- [What the exercise asks]
Your answer must consist of exactly the lines below, starting with the line with "(455, 107) = (397, 108): orange" and going on through the line with "(373, 433) = (436, 470): yellow", and nothing else.

Recorded data:
Start of Block

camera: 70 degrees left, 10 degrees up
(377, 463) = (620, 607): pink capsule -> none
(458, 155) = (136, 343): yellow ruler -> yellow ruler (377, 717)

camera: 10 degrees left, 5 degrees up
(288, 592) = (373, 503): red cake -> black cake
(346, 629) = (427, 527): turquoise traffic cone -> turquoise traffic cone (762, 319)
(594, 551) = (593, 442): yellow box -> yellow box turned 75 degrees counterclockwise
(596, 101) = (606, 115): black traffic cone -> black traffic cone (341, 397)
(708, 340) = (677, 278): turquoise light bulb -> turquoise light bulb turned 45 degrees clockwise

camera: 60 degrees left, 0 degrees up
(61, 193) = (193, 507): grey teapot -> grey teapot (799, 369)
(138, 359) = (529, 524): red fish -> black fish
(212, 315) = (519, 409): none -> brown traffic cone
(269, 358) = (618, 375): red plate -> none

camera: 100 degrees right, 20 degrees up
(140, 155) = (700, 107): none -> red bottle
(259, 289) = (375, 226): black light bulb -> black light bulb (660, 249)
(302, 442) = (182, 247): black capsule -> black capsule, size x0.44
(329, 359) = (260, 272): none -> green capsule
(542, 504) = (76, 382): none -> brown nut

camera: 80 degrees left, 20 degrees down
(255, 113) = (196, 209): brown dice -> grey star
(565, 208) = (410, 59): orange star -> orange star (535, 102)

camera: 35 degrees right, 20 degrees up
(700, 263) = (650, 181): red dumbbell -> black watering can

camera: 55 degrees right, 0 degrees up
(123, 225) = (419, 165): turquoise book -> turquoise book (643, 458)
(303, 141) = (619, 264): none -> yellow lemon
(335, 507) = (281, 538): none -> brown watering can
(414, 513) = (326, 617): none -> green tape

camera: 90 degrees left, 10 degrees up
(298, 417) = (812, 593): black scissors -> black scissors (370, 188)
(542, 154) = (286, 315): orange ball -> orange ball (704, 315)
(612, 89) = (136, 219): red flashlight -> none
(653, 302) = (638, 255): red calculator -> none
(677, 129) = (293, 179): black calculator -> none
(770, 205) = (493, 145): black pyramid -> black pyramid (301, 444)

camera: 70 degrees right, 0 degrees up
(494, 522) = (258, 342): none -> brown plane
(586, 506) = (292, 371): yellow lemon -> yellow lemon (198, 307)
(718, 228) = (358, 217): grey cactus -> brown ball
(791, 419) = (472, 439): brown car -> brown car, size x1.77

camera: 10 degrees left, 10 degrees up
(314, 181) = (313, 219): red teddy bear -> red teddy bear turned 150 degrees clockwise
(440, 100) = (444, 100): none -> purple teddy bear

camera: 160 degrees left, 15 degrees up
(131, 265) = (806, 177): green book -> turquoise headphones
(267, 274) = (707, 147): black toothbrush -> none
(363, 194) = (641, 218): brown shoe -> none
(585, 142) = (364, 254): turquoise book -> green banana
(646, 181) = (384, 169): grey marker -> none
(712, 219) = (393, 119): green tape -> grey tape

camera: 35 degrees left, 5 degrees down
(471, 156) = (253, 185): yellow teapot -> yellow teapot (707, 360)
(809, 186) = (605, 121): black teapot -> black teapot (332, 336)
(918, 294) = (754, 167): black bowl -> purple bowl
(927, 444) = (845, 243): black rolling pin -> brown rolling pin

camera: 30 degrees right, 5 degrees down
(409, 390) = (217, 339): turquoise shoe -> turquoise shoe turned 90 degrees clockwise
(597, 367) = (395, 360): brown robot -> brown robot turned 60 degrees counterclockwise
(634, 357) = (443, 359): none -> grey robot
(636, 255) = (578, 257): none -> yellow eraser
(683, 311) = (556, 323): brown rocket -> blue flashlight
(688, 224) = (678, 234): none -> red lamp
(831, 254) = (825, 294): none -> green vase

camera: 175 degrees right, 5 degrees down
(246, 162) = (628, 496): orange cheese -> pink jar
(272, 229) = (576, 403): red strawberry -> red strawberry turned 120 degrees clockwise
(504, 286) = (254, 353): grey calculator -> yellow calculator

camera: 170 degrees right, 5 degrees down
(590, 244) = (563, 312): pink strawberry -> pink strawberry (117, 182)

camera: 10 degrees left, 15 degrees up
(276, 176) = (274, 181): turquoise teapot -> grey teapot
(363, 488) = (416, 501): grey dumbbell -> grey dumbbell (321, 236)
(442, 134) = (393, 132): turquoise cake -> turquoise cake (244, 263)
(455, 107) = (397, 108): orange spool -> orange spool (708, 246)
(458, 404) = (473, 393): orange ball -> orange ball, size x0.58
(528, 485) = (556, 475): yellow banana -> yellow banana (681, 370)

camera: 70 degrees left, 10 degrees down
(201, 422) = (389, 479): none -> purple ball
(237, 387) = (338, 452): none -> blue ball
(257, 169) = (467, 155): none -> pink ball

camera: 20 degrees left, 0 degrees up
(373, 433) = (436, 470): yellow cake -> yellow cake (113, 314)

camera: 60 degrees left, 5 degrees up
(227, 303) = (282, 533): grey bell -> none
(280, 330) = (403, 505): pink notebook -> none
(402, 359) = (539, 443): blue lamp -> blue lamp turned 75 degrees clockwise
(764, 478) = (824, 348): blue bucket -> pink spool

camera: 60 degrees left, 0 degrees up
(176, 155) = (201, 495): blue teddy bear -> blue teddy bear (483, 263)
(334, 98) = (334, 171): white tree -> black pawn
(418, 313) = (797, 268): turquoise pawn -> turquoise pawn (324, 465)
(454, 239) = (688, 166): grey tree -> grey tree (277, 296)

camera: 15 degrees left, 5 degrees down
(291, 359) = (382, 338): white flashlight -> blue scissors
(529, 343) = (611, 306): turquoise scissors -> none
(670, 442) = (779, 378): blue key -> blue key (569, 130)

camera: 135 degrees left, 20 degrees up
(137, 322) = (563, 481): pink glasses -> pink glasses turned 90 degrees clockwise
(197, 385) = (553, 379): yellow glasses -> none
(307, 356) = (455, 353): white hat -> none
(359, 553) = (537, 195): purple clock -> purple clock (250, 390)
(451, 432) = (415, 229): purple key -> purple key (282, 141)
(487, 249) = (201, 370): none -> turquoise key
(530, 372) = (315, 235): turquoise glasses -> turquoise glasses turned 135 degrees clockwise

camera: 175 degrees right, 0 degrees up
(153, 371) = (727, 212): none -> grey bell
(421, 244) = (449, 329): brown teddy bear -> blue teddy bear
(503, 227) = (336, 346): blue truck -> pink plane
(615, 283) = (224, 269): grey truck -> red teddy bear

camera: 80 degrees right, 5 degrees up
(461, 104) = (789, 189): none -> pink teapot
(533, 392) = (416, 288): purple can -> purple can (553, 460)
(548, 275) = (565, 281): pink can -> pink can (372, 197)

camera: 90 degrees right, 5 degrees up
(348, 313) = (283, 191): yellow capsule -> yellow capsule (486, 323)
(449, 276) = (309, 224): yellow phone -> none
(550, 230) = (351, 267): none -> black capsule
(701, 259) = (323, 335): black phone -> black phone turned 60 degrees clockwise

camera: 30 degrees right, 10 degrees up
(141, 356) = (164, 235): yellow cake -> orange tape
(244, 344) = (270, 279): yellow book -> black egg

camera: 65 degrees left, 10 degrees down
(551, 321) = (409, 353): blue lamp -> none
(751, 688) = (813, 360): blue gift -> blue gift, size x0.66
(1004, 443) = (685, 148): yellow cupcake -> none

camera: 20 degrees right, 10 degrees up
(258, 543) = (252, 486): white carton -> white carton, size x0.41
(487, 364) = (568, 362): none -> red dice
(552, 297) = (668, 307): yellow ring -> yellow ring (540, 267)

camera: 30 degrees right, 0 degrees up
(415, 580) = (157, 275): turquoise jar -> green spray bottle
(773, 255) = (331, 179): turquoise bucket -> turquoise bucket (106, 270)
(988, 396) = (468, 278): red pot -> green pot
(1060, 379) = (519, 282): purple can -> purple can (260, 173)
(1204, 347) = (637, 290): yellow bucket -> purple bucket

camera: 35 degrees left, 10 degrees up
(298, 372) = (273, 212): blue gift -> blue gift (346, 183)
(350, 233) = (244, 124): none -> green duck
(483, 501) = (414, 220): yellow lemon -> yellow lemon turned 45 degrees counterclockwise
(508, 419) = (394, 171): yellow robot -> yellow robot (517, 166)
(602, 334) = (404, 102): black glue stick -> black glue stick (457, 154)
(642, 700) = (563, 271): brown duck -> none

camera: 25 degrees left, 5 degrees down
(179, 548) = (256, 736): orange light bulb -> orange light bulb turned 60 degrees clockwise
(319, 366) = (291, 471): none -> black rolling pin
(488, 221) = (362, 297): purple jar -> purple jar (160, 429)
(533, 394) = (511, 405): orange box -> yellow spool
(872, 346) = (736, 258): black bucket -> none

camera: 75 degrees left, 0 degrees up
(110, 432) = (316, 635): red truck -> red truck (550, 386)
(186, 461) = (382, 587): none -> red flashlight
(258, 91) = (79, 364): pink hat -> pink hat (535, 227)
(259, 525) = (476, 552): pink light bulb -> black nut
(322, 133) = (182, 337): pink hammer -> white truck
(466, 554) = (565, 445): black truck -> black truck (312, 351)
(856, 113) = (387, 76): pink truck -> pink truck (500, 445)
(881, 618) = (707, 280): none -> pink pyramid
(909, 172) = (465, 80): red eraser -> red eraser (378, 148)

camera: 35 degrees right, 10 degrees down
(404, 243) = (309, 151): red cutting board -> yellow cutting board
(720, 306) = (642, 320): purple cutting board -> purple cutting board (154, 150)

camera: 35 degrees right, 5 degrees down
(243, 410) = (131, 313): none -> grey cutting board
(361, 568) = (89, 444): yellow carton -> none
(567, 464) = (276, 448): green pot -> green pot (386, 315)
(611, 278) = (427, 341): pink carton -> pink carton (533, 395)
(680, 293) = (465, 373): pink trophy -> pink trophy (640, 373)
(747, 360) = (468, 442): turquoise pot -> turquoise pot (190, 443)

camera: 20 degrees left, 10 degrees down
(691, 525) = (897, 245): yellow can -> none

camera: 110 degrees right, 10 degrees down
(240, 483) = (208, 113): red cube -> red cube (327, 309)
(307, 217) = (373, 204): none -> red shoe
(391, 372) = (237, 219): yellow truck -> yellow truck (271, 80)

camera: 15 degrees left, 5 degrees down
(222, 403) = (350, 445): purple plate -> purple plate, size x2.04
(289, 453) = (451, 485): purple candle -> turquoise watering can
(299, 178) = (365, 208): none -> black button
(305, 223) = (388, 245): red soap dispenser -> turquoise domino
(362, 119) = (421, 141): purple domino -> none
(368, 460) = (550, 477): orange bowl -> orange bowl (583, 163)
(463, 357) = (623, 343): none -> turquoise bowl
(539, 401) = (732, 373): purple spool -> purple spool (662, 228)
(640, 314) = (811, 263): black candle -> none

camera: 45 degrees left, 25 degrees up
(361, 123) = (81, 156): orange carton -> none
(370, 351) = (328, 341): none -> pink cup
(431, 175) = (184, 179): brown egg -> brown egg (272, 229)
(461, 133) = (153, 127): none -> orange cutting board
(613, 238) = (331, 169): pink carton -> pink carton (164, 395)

End of Block

- [Response]
(455, 107) = (397, 108): orange spool -> orange spool (708, 246)
(458, 404) = (473, 393): orange ball -> orange ball, size x0.58
(528, 485) = (556, 475): yellow banana -> yellow banana (681, 370)

camera: 70 degrees left, 10 degrees down
(201, 422) = (389, 479): none -> purple ball
(237, 387) = (338, 452): none -> blue ball
(257, 169) = (467, 155): none -> pink ball

camera: 20 degrees left, 0 degrees up
(373, 433) = (436, 470): yellow cake -> yellow cake (113, 314)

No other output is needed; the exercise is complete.